• **DATA EXCERPTS**
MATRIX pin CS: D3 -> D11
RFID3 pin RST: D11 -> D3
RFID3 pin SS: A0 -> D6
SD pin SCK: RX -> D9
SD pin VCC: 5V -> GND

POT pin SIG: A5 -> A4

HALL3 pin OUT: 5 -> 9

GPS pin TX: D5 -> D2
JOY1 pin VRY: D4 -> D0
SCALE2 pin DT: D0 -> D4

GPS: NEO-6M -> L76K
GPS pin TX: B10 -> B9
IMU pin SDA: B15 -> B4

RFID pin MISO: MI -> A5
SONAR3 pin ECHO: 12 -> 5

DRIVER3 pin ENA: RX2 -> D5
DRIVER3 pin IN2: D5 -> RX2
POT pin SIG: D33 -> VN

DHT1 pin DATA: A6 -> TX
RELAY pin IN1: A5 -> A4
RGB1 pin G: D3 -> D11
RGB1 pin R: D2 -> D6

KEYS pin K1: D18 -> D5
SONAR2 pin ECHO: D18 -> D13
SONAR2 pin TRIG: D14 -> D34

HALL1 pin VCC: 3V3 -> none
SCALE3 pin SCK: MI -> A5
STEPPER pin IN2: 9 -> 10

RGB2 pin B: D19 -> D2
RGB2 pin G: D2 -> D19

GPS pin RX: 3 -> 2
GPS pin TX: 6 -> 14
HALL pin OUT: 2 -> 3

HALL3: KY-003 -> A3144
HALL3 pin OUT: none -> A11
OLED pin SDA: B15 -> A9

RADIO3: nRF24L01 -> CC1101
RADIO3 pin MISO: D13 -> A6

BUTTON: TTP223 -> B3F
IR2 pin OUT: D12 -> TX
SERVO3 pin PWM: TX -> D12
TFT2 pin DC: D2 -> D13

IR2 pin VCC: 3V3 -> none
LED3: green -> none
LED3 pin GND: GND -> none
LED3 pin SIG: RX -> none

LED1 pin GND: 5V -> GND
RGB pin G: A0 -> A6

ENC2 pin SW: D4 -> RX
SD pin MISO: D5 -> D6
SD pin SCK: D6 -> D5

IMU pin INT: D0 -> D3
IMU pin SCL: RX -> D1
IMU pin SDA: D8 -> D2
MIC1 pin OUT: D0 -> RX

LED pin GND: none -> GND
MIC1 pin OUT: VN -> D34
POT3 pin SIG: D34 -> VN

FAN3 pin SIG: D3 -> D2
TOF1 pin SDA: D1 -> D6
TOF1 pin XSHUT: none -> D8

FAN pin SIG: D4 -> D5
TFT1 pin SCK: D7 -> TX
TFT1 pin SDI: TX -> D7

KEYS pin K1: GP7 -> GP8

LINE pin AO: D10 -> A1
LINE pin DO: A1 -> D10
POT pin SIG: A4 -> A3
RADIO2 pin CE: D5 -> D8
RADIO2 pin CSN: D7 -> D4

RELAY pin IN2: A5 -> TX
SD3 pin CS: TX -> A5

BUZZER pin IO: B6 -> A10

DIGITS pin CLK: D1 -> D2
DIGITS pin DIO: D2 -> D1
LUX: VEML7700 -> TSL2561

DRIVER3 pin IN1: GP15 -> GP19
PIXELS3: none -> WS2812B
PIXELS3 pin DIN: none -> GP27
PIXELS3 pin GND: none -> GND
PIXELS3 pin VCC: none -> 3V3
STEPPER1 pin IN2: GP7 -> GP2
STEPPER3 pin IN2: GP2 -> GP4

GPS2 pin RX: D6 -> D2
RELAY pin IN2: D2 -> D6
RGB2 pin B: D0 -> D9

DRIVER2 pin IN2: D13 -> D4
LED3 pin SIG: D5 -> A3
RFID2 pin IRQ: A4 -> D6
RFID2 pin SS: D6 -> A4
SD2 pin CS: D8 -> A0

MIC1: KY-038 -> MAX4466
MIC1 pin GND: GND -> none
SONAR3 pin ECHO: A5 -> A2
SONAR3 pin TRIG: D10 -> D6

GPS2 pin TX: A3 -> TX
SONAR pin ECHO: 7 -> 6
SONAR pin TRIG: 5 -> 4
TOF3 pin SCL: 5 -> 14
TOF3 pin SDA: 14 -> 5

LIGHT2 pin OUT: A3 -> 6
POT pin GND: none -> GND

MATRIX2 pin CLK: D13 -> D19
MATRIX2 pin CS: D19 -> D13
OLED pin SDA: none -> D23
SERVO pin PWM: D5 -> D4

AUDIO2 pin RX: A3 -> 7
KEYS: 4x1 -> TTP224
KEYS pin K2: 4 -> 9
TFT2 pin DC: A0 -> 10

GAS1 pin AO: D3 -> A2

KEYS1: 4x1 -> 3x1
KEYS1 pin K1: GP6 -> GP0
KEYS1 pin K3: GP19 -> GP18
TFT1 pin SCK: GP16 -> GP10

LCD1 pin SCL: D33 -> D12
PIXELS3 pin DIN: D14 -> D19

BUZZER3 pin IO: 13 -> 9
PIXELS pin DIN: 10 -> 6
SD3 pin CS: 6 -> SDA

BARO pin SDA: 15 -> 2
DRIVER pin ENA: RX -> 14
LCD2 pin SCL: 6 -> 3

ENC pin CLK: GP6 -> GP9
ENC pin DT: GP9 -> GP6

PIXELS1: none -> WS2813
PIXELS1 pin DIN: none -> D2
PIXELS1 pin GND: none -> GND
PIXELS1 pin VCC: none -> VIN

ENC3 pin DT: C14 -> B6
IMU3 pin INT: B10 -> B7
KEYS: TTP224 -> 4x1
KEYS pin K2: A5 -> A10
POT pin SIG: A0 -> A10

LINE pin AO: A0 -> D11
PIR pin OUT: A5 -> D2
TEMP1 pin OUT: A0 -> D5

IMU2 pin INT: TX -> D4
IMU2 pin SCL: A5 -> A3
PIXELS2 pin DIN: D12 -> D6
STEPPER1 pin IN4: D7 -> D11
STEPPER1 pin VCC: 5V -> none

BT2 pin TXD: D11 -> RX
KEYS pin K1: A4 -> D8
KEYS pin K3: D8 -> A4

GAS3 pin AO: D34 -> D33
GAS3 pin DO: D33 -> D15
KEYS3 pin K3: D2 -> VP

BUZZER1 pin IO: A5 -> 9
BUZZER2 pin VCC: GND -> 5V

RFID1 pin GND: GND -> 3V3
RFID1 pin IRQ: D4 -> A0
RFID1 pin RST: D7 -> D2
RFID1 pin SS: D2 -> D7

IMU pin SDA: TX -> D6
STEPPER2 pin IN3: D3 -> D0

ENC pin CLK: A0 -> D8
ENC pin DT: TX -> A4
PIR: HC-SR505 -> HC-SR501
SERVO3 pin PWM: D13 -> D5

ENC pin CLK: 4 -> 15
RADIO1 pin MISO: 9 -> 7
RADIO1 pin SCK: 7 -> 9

• **WHAT TO WORK ON**
Going line by line, set down the data above exactly as given.

• **SOLUTION**
MATRIX pin CS: D3 -> D11
RFID3 pin RST: D11 -> D3
RFID3 pin SS: A0 -> D6
SD pin SCK: RX -> D9
SD pin VCC: 5V -> GND

POT pin SIG: A5 -> A4

HALL3 pin OUT: 5 -> 9

GPS pin TX: D5 -> D2
JOY1 pin VRY: D4 -> D0
SCALE2 pin DT: D0 -> D4

GPS: NEO-6M -> L76K
GPS pin TX: B10 -> B9
IMU pin SDA: B15 -> B4

RFID pin MISO: MI -> A5
SONAR3 pin ECHO: 12 -> 5

DRIVER3 pin ENA: RX2 -> D5
DRIVER3 pin IN2: D5 -> RX2
POT pin SIG: D33 -> VN

DHT1 pin DATA: A6 -> TX
RELAY pin IN1: A5 -> A4
RGB1 pin G: D3 -> D11
RGB1 pin R: D2 -> D6

KEYS pin K1: D18 -> D5
SONAR2 pin ECHO: D18 -> D13
SONAR2 pin TRIG: D14 -> D34

HALL1 pin VCC: 3V3 -> none
SCALE3 pin SCK: MI -> A5
STEPPER pin IN2: 9 -> 10

RGB2 pin B: D19 -> D2
RGB2 pin G: D2 -> D19

GPS pin RX: 3 -> 2
GPS pin TX: 6 -> 14
HALL pin OUT: 2 -> 3

HALL3: KY-003 -> A3144
HALL3 pin OUT: none -> A11
OLED pin SDA: B15 -> A9

RADIO3: nRF24L01 -> CC1101
RADIO3 pin MISO: D13 -> A6

BUTTON: TTP223 -> B3F
IR2 pin OUT: D12 -> TX
SERVO3 pin PWM: TX -> D12
TFT2 pin DC: D2 -> D13

IR2 pin VCC: 3V3 -> none
LED3: green -> none
LED3 pin GND: GND -> none
LED3 pin SIG: RX -> none

LED1 pin GND: 5V -> GND
RGB pin G: A0 -> A6

ENC2 pin SW: D4 -> RX
SD pin MISO: D5 -> D6
SD pin SCK: D6 -> D5

IMU pin INT: D0 -> D3
IMU pin SCL: RX -> D1
IMU pin SDA: D8 -> D2
MIC1 pin OUT: D0 -> RX

LED pin GND: none -> GND
MIC1 pin OUT: VN -> D34
POT3 pin SIG: D34 -> VN

FAN3 pin SIG: D3 -> D2
TOF1 pin SDA: D1 -> D6
TOF1 pin XSHUT: none -> D8

FAN pin SIG: D4 -> D5
TFT1 pin SCK: D7 -> TX
TFT1 pin SDI: TX -> D7

KEYS pin K1: GP7 -> GP8

LINE pin AO: D10 -> A1
LINE pin DO: A1 -> D10
POT pin SIG: A4 -> A3
RADIO2 pin CE: D5 -> D8
RADIO2 pin CSN: D7 -> D4

RELAY pin IN2: A5 -> TX
SD3 pin CS: TX -> A5

BUZZER pin IO: B6 -> A10

DIGITS pin CLK: D1 -> D2
DIGITS pin DIO: D2 -> D1
LUX: VEML7700 -> TSL2561

DRIVER3 pin IN1: GP15 -> GP19
PIXELS3: none -> WS2812B
PIXELS3 pin DIN: none -> GP27
PIXELS3 pin GND: none -> GND
PIXELS3 pin VCC: none -> 3V3
STEPPER1 pin IN2: GP7 -> GP2
STEPPER3 pin IN2: GP2 -> GP4

GPS2 pin RX: D6 -> D2
RELAY pin IN2: D2 -> D6
RGB2 pin B: D0 -> D9

DRIVER2 pin IN2: D13 -> D4
LED3 pin SIG: D5 -> A3
RFID2 pin IRQ: A4 -> D6
RFID2 pin SS: D6 -> A4
SD2 pin CS: D8 -> A0

MIC1: KY-038 -> MAX4466
MIC1 pin GND: GND -> none
SONAR3 pin ECHO: A5 -> A2
SONAR3 pin TRIG: D10 -> D6

GPS2 pin TX: A3 -> TX
SONAR pin ECHO: 7 -> 6
SONAR pin TRIG: 5 -> 4
TOF3 pin SCL: 5 -> 14
TOF3 pin SDA: 14 -> 5

LIGHT2 pin OUT: A3 -> 6
POT pin GND: none -> GND

MATRIX2 pin CLK: D13 -> D19
MATRIX2 pin CS: D19 -> D13
OLED pin SDA: none -> D23
SERVO pin PWM: D5 -> D4

AUDIO2 pin RX: A3 -> 7
KEYS: 4x1 -> TTP224
KEYS pin K2: 4 -> 9
TFT2 pin DC: A0 -> 10

GAS1 pin AO: D3 -> A2

KEYS1: 4x1 -> 3x1
KEYS1 pin K1: GP6 -> GP0
KEYS1 pin K3: GP19 -> GP18
TFT1 pin SCK: GP16 -> GP10

LCD1 pin SCL: D33 -> D12
PIXELS3 pin DIN: D14 -> D19

BUZZER3 pin IO: 13 -> 9
PIXELS pin DIN: 10 -> 6
SD3 pin CS: 6 -> SDA

BARO pin SDA: 15 -> 2
DRIVER pin ENA: RX -> 14
LCD2 pin SCL: 6 -> 3

ENC pin CLK: GP6 -> GP9
ENC pin DT: GP9 -> GP6

PIXELS1: none -> WS2813
PIXELS1 pin DIN: none -> D2
PIXELS1 pin GND: none -> GND
PIXELS1 pin VCC: none -> VIN

ENC3 pin DT: C14 -> B6
IMU3 pin INT: B10 -> B7
KEYS: TTP224 -> 4x1
KEYS pin K2: A5 -> A10
POT pin SIG: A0 -> A10

LINE pin AO: A0 -> D11
PIR pin OUT: A5 -> D2
TEMP1 pin OUT: A0 -> D5

IMU2 pin INT: TX -> D4
IMU2 pin SCL: A5 -> A3
PIXELS2 pin DIN: D12 -> D6
STEPPER1 pin IN4: D7 -> D11
STEPPER1 pin VCC: 5V -> none

BT2 pin TXD: D11 -> RX
KEYS pin K1: A4 -> D8
KEYS pin K3: D8 -> A4

GAS3 pin AO: D34 -> D33
GAS3 pin DO: D33 -> D15
KEYS3 pin K3: D2 -> VP

BUZZER1 pin IO: A5 -> 9
BUZZER2 pin VCC: GND -> 5V

RFID1 pin GND: GND -> 3V3
RFID1 pin IRQ: D4 -> A0
RFID1 pin RST: D7 -> D2
RFID1 pin SS: D2 -> D7

IMU pin SDA: TX -> D6
STEPPER2 pin IN3: D3 -> D0

ENC pin CLK: A0 -> D8
ENC pin DT: TX -> A4
PIR: HC-SR505 -> HC-SR501
SERVO3 pin PWM: D13 -> D5

ENC pin CLK: 4 -> 15
RADIO1 pin MISO: 9 -> 7
RADIO1 pin SCK: 7 -> 9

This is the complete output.